##### Material provided #####

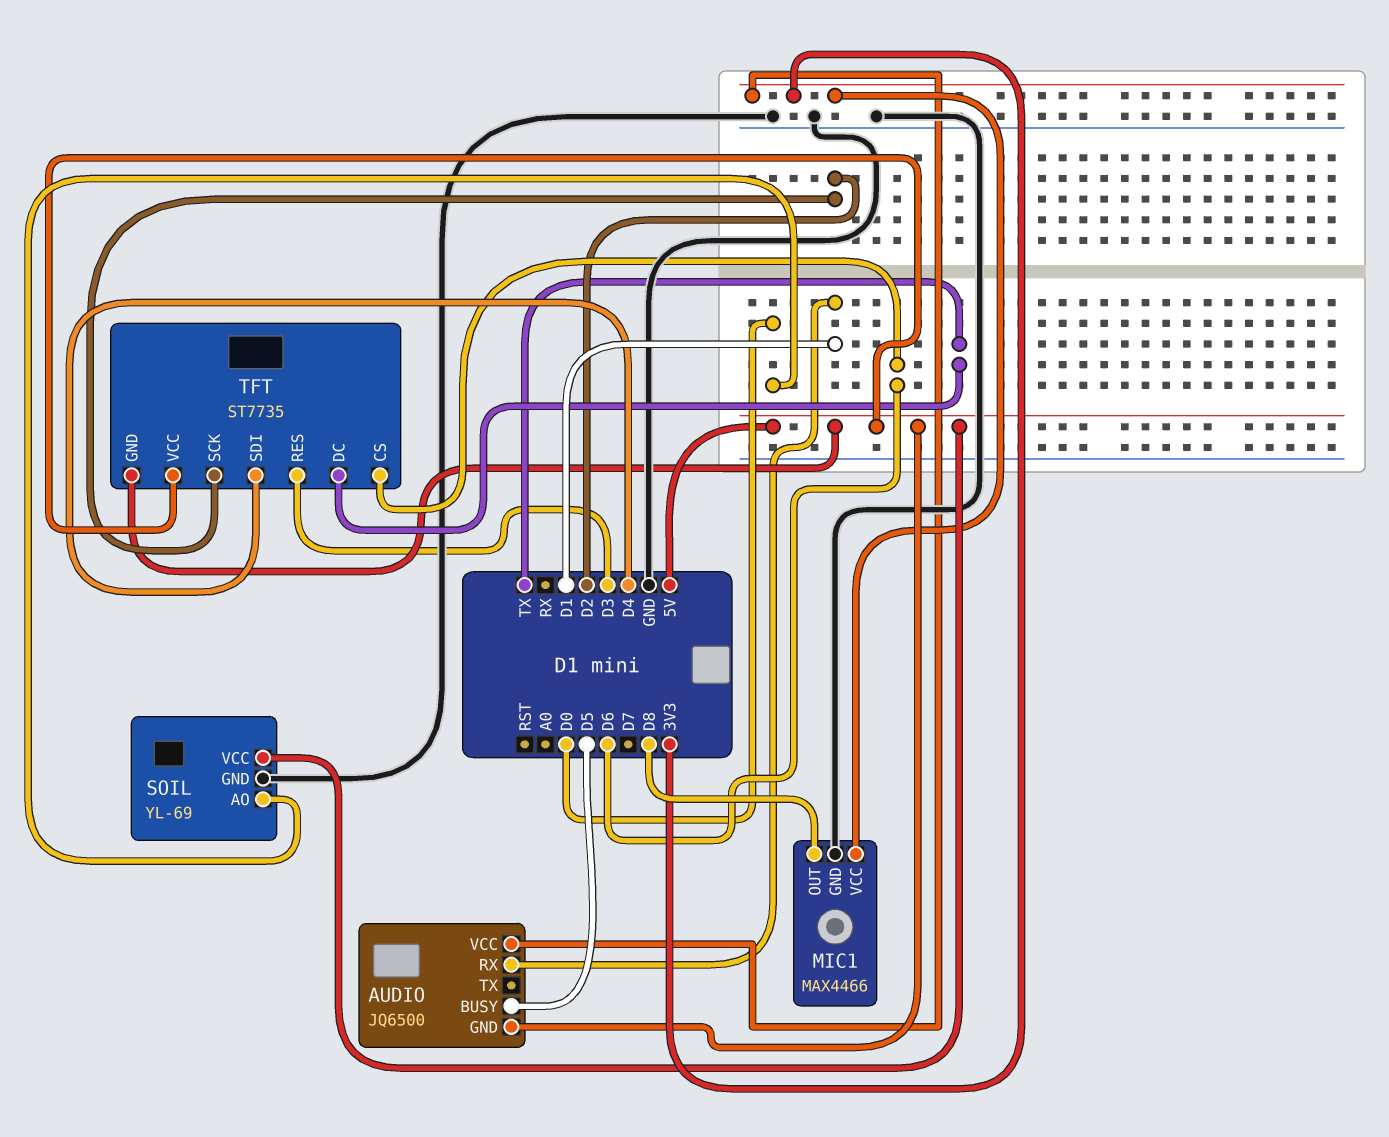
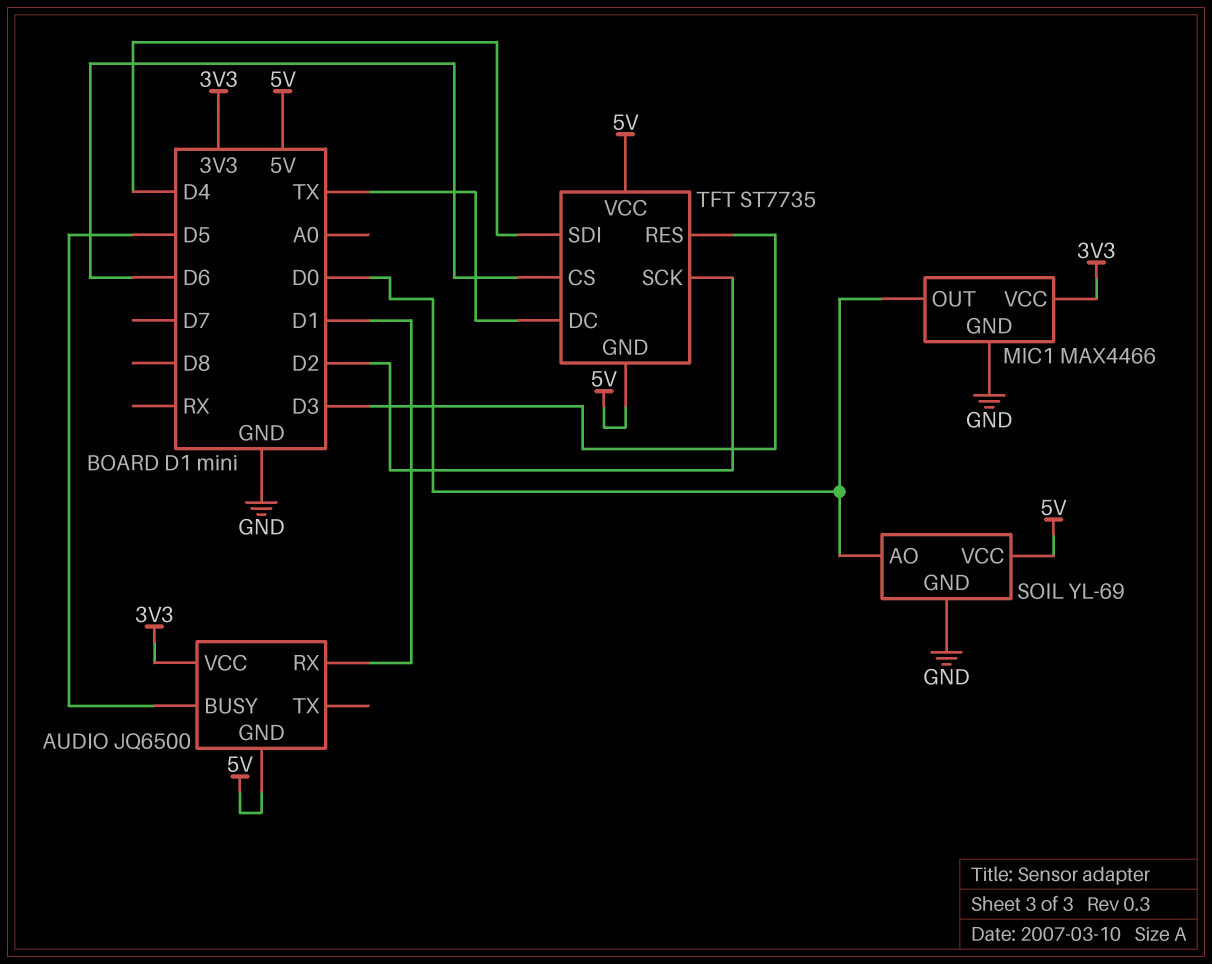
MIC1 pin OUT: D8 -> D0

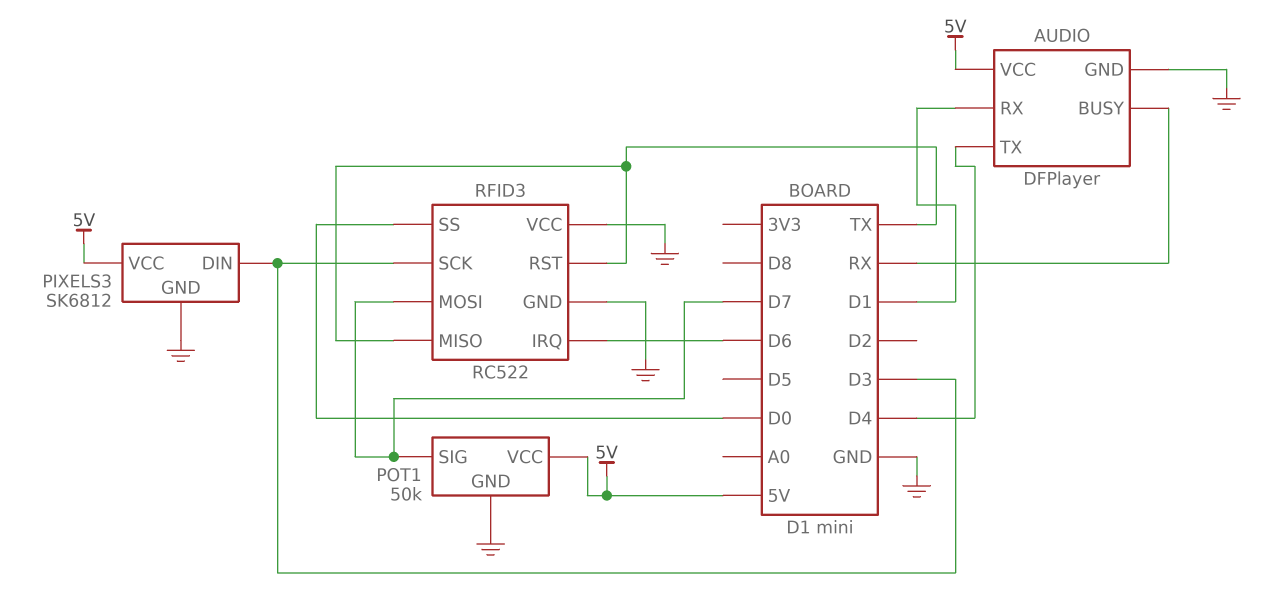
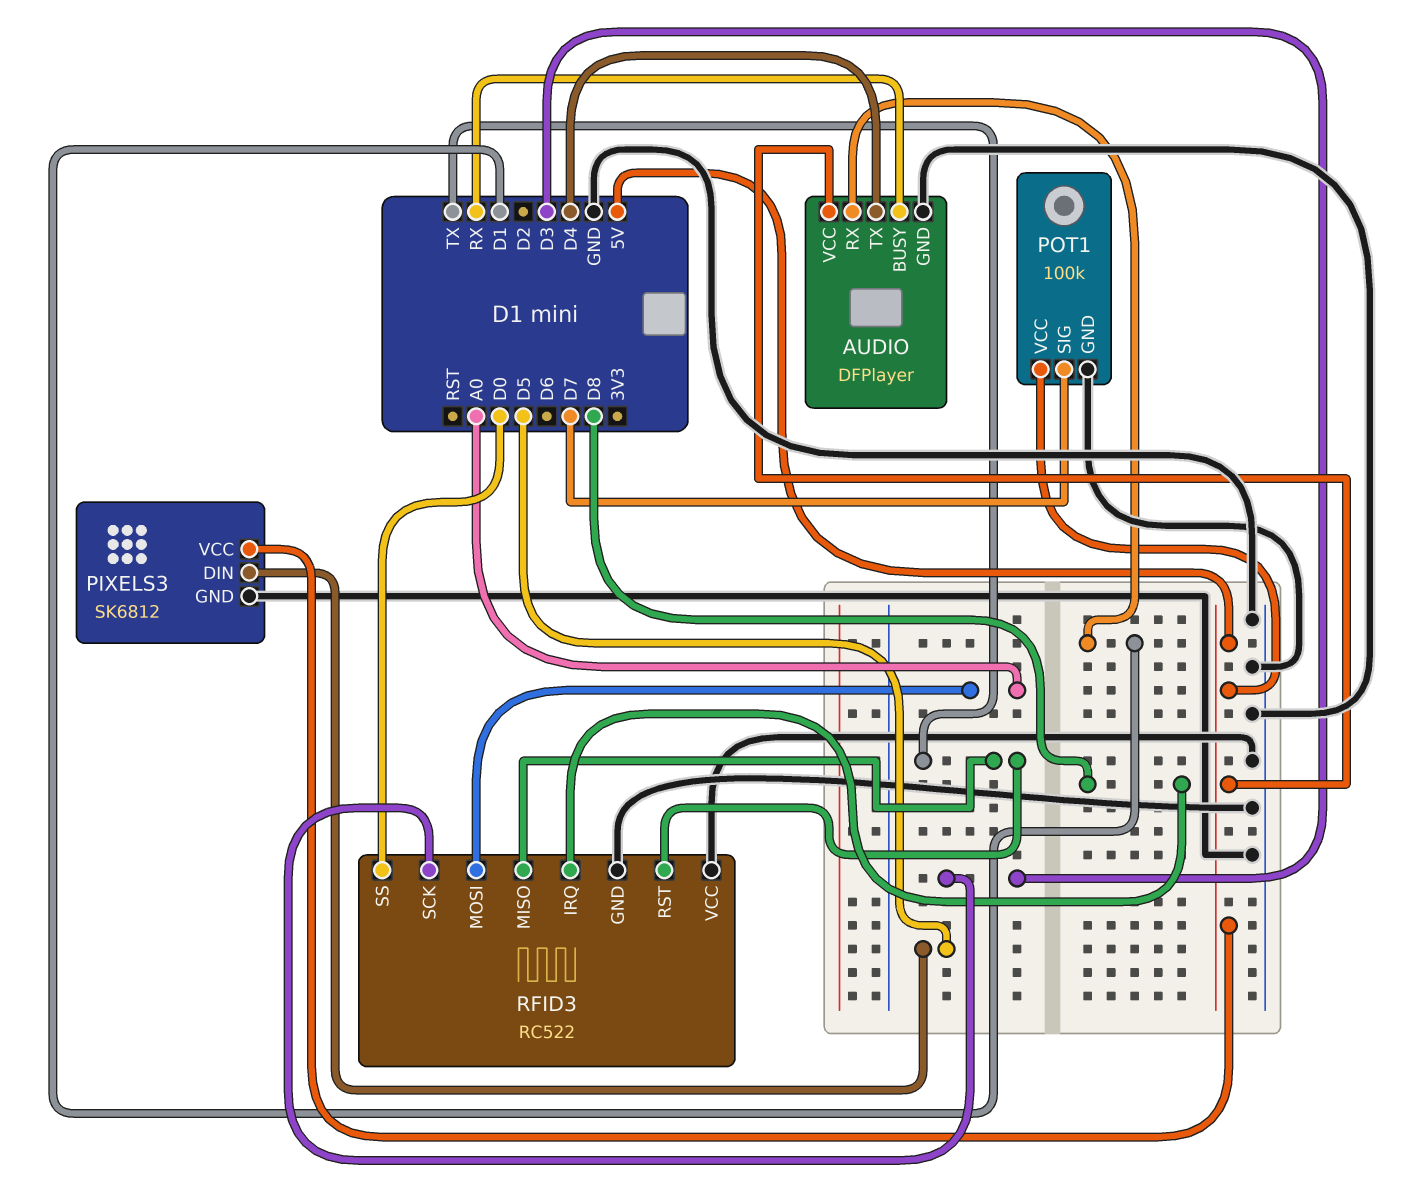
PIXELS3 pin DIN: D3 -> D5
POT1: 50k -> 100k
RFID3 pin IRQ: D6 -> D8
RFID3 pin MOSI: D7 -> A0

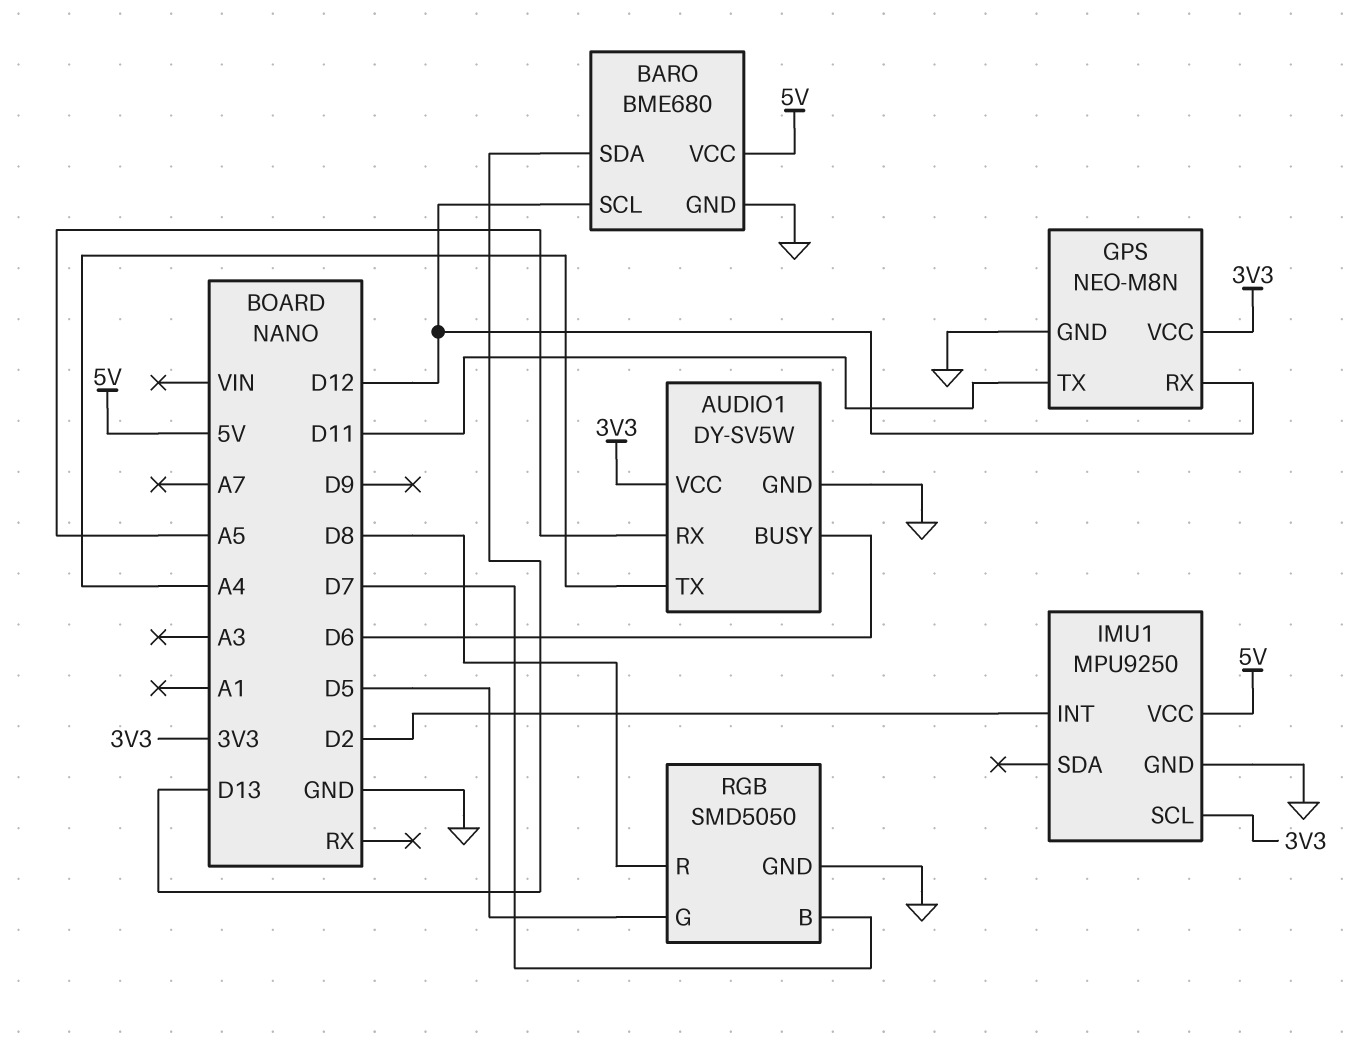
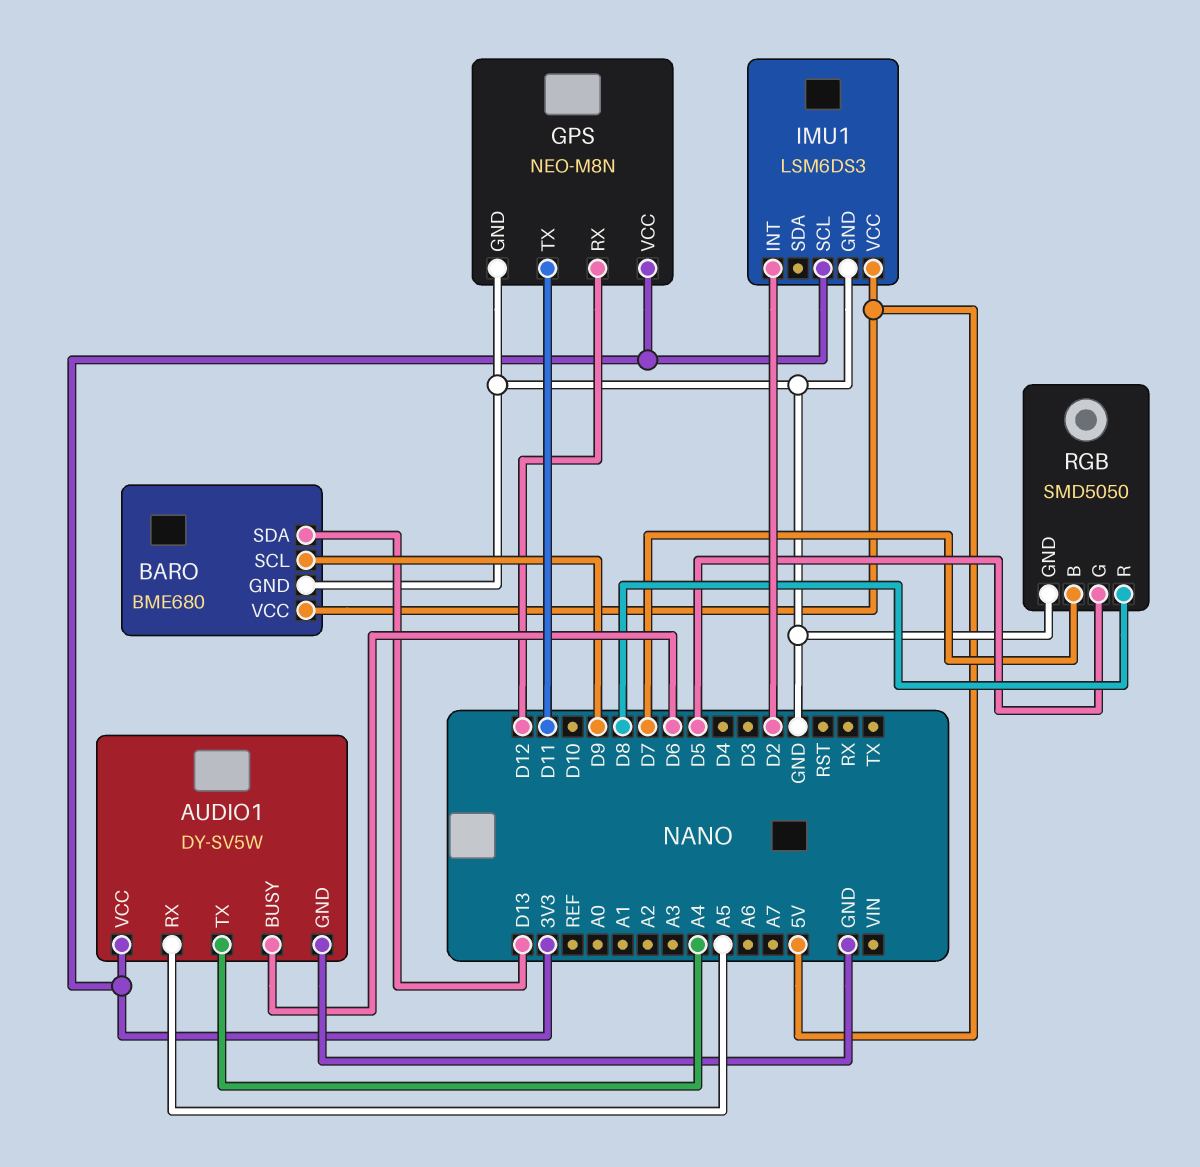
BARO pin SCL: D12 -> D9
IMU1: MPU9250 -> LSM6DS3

#####

What needs to be done | Transcribe the records above exactly, excluding every picture.

Response |
MIC1 pin OUT: D8 -> D0

PIXELS3 pin DIN: D3 -> D5
POT1: 50k -> 100k
RFID3 pin IRQ: D6 -> D8
RFID3 pin MOSI: D7 -> A0

BARO pin SCL: D12 -> D9
IMU1: MPU9250 -> LSM6DS3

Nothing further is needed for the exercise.